## Directions:
Once the line containing "MATRIX pin DIN: D8 -> TX" appears, output it and each remaining line of the records below exactly, with no pictures and nothing more.

## Provided data:
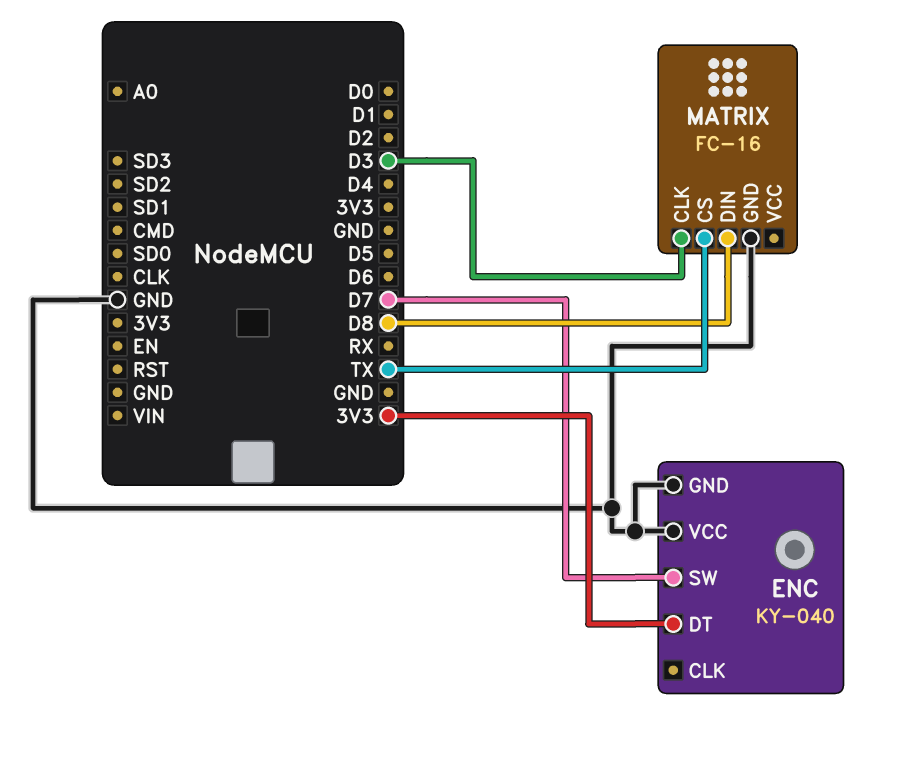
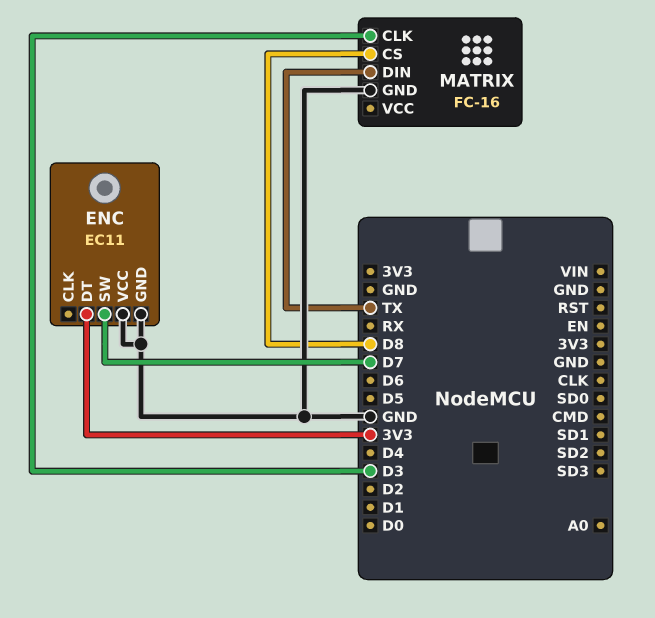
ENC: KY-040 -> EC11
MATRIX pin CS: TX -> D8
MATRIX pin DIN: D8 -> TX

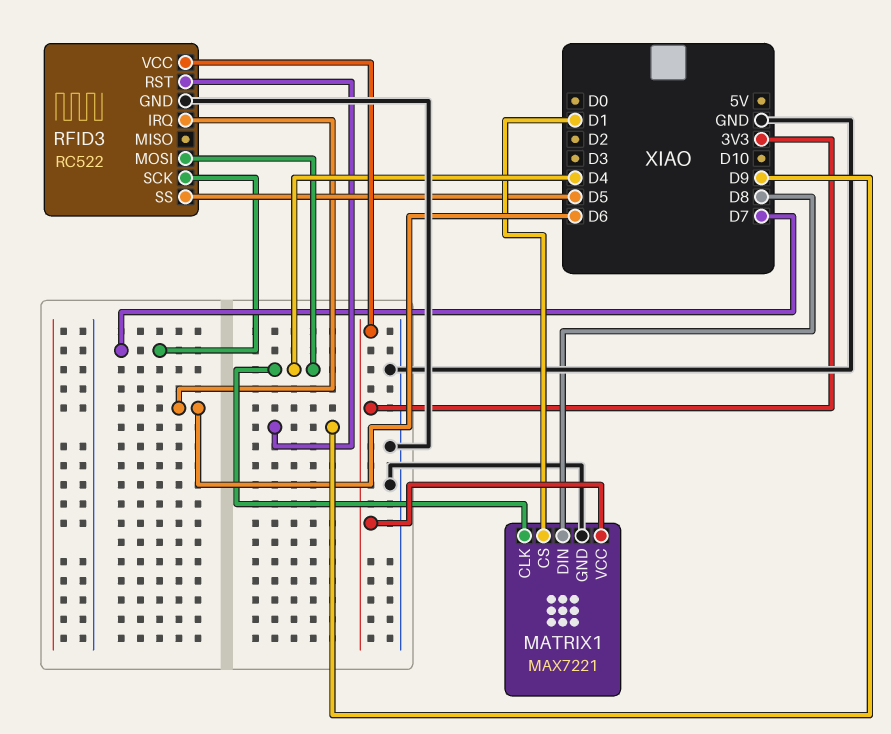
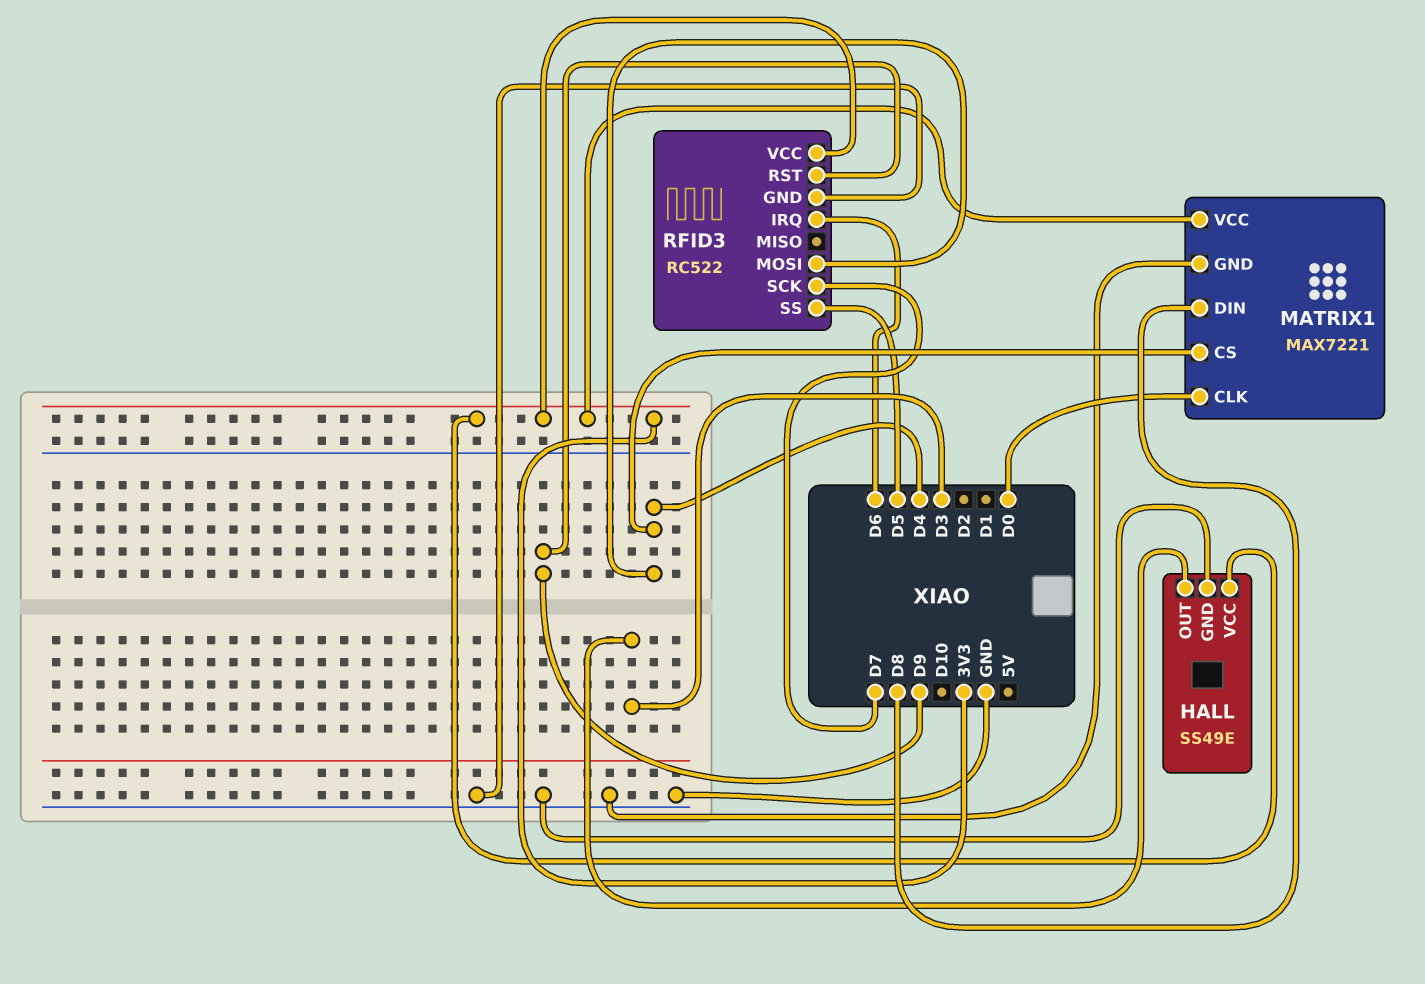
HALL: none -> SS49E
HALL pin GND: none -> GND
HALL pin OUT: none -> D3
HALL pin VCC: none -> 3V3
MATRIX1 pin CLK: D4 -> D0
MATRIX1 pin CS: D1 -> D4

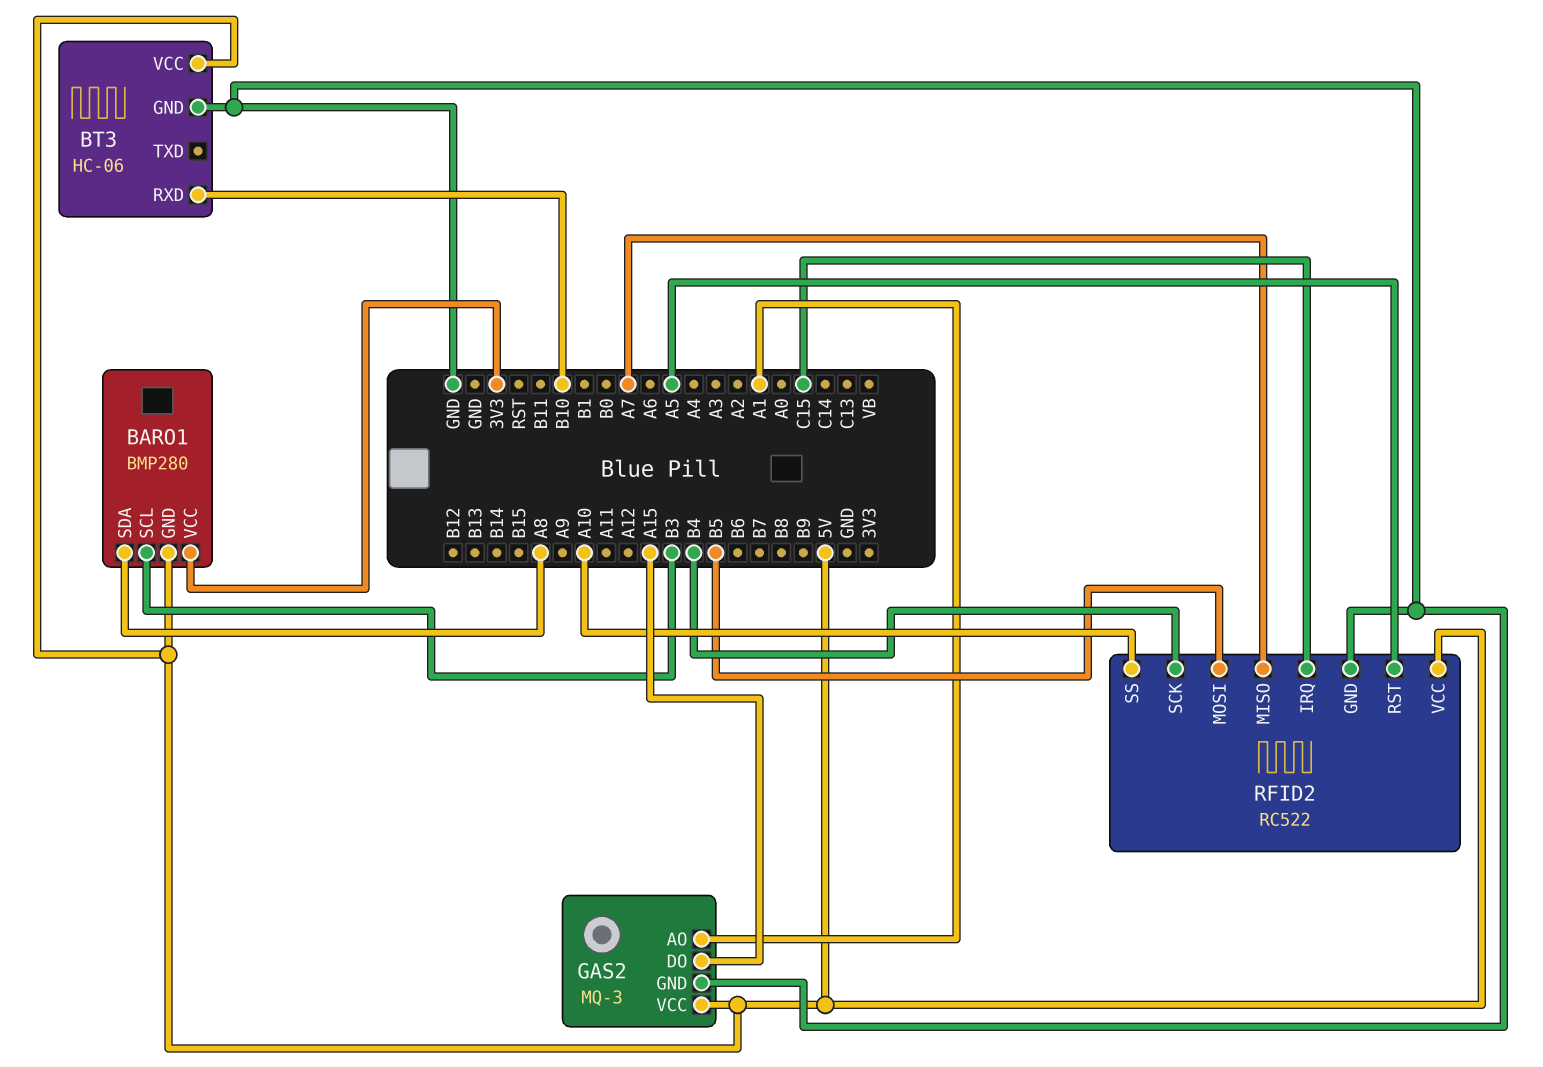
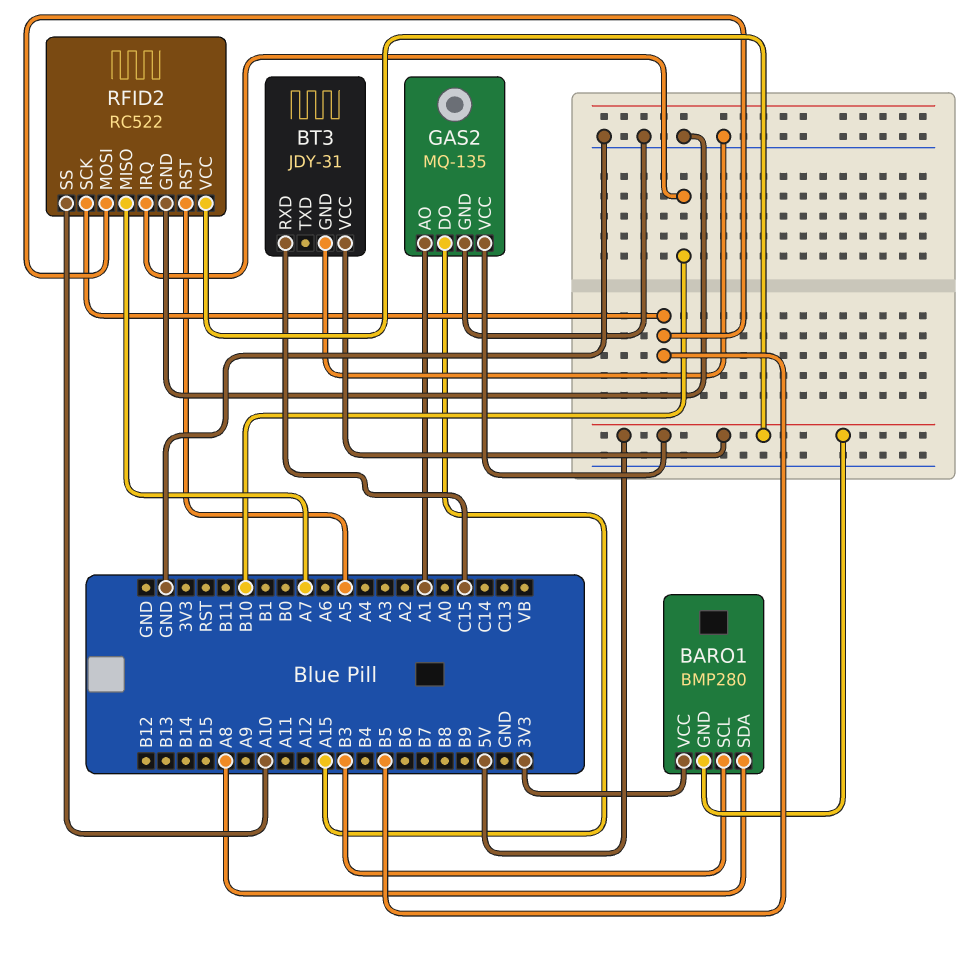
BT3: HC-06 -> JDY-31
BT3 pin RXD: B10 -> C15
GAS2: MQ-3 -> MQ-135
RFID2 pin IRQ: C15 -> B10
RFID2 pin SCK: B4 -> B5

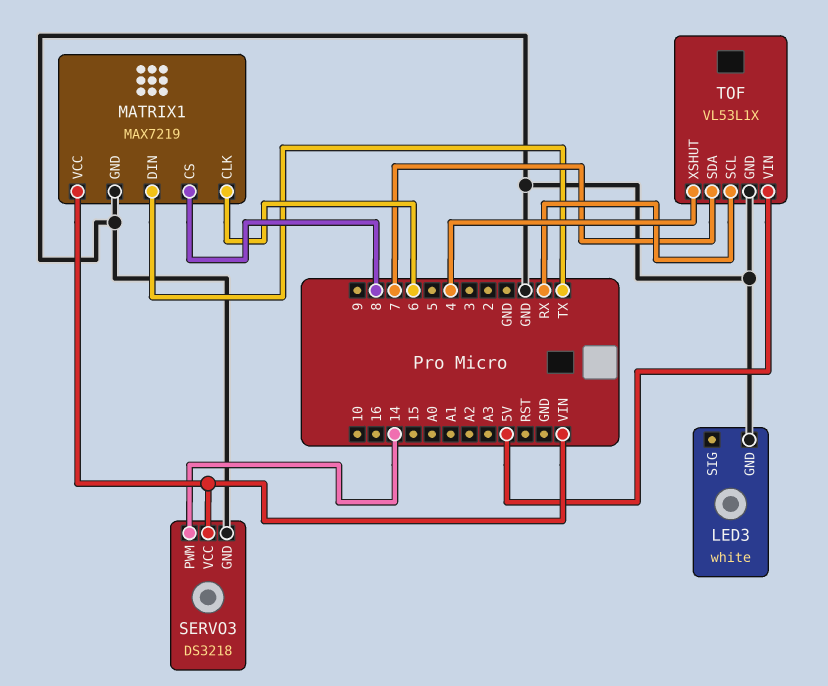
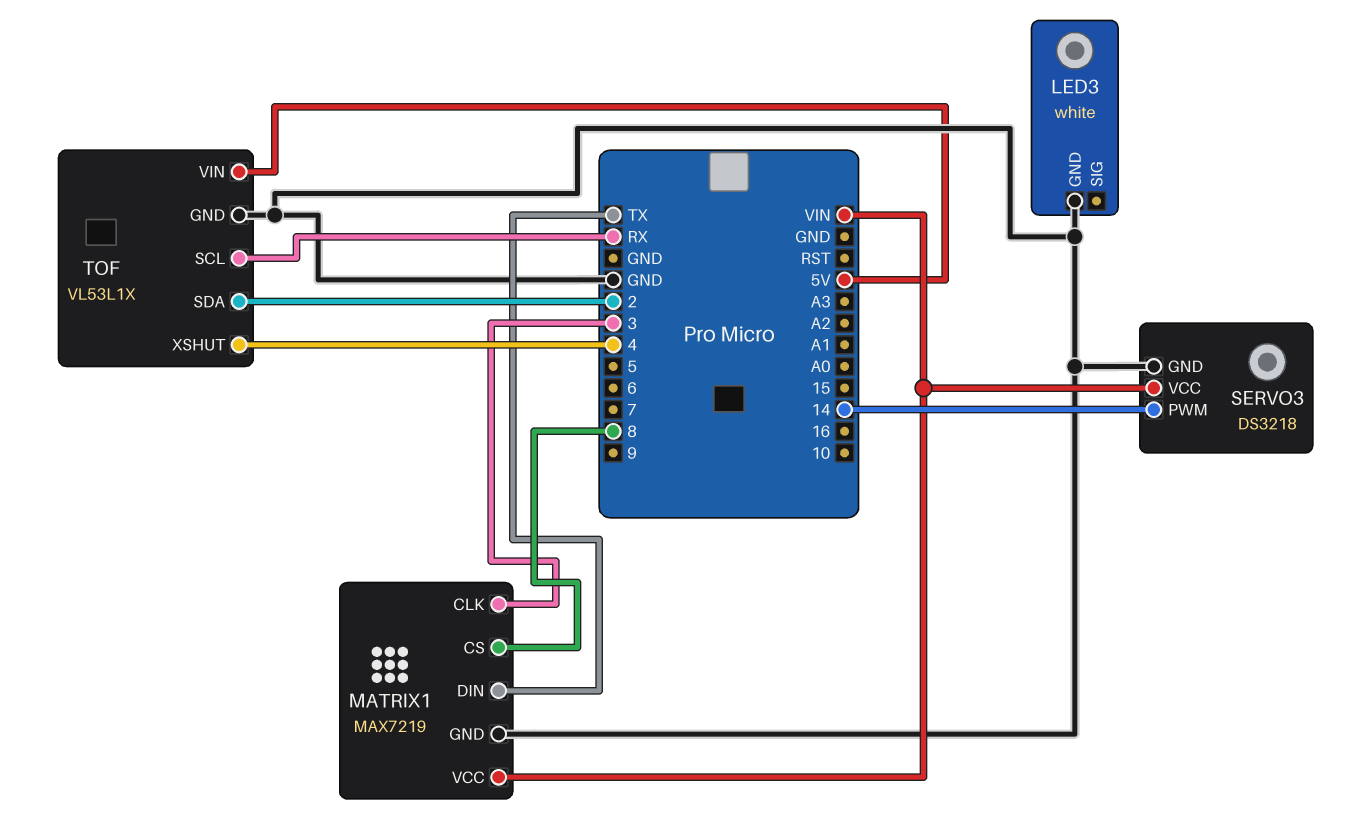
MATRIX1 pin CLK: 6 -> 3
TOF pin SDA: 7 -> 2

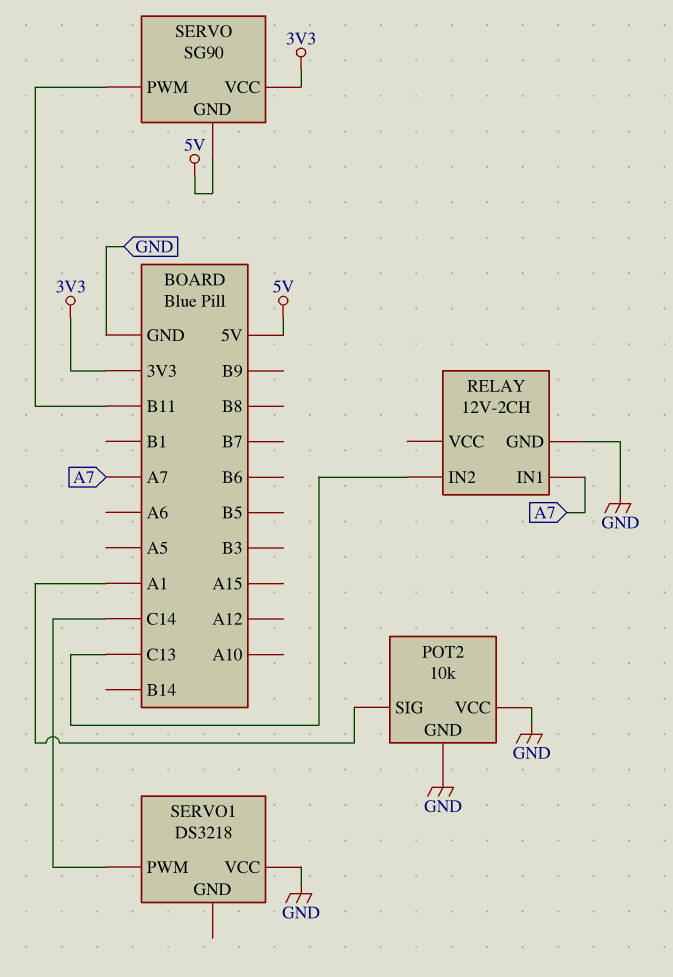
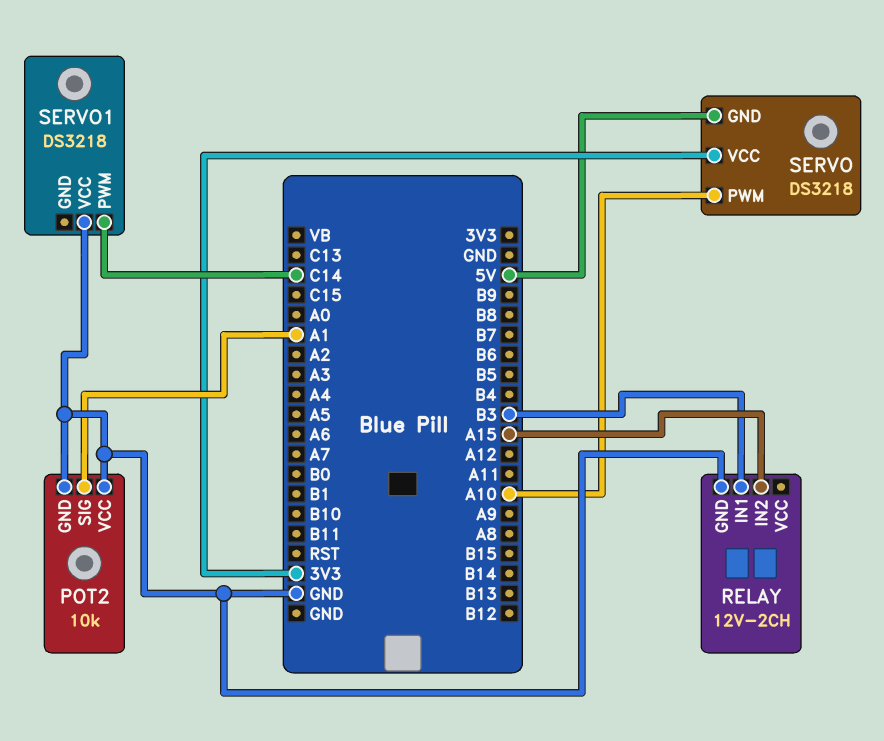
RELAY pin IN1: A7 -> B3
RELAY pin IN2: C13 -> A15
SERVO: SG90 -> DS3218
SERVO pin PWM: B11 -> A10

## Expected answer:
MATRIX pin DIN: D8 -> TX

HALL: none -> SS49E
HALL pin GND: none -> GND
HALL pin OUT: none -> D3
HALL pin VCC: none -> 3V3
MATRIX1 pin CLK: D4 -> D0
MATRIX1 pin CS: D1 -> D4

BT3: HC-06 -> JDY-31
BT3 pin RXD: B10 -> C15
GAS2: MQ-3 -> MQ-135
RFID2 pin IRQ: C15 -> B10
RFID2 pin SCK: B4 -> B5

MATRIX1 pin CLK: 6 -> 3
TOF pin SDA: 7 -> 2

RELAY pin IN1: A7 -> B3
RELAY pin IN2: C13 -> A15
SERVO: SG90 -> DS3218
SERVO pin PWM: B11 -> A10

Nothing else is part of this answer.